### [What needs to be done]
Scan the material below for the string "degrees". Report every line that has it.

### [Data]
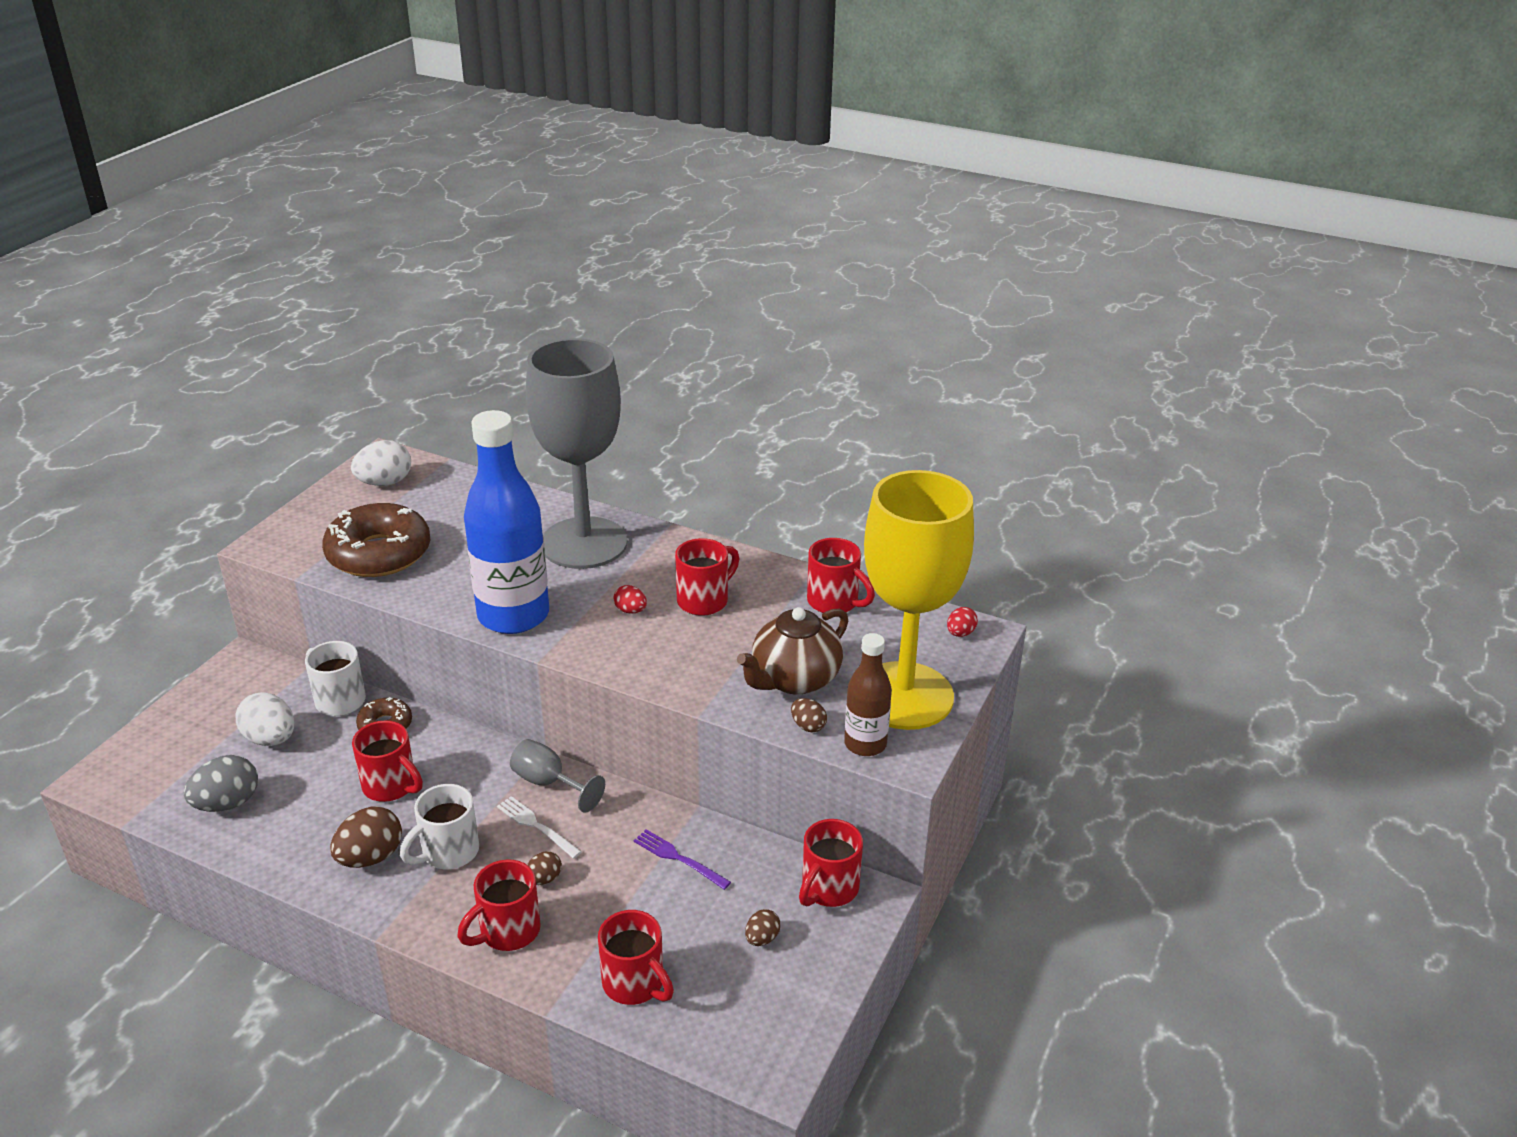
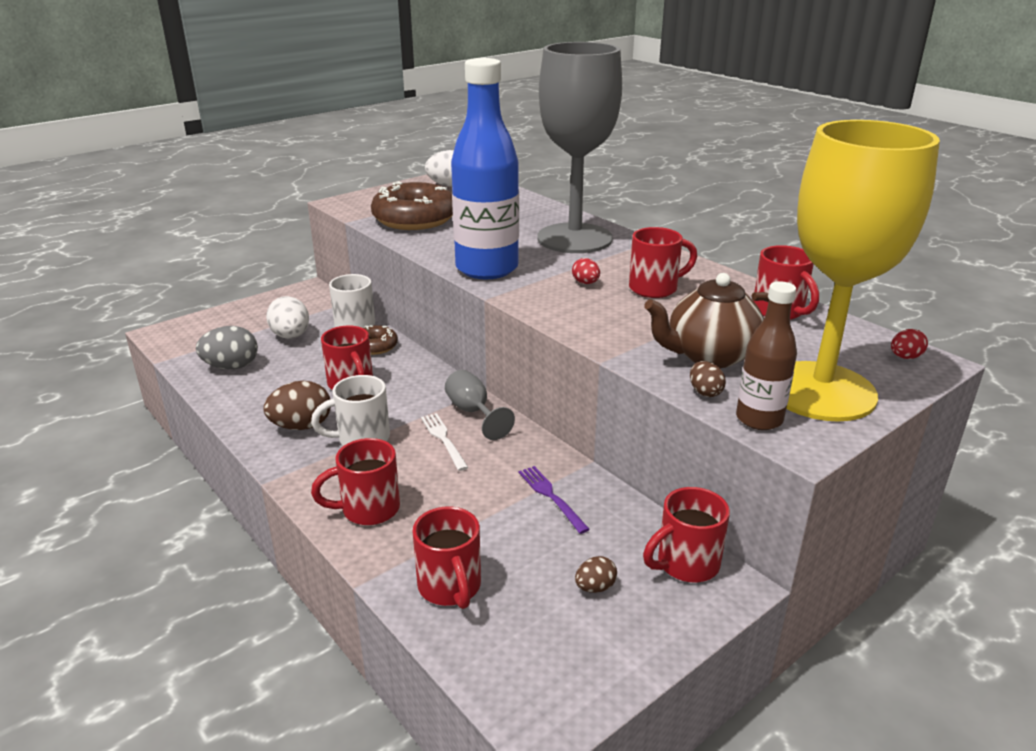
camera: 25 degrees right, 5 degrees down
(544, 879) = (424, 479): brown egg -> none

...

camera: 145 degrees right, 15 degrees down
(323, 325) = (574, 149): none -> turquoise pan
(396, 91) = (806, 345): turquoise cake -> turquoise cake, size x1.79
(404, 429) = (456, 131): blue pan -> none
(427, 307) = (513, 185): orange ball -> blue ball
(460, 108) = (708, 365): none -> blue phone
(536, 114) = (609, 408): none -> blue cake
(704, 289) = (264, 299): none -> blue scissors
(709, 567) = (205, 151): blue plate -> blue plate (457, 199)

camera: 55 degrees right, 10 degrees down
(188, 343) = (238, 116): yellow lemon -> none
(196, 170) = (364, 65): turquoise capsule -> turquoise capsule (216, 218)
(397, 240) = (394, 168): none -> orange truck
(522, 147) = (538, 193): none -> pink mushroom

* * *

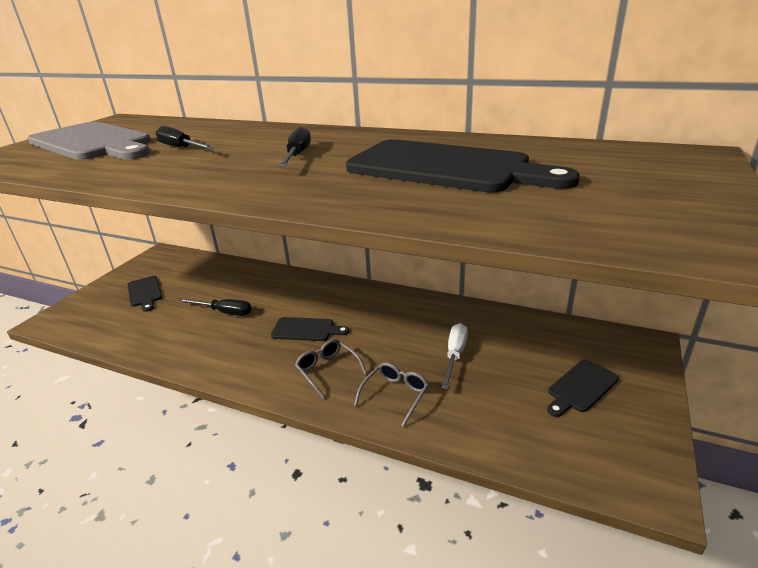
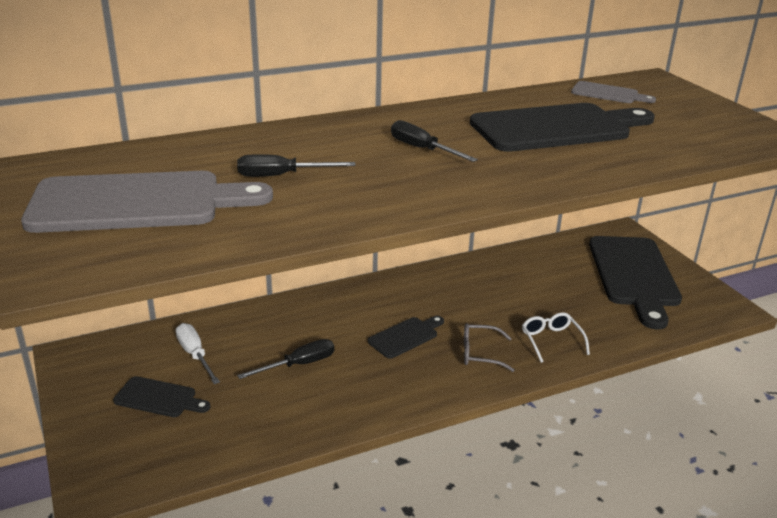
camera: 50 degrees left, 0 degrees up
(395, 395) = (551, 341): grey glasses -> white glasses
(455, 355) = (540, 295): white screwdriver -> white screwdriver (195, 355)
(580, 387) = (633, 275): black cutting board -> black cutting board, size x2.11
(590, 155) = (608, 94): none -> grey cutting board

### [Response below]
camera: 25 degrees right, 5 degrees down
camera: 145 degrees right, 15 degrees down
camera: 55 degrees right, 10 degrees down
camera: 50 degrees left, 0 degrees up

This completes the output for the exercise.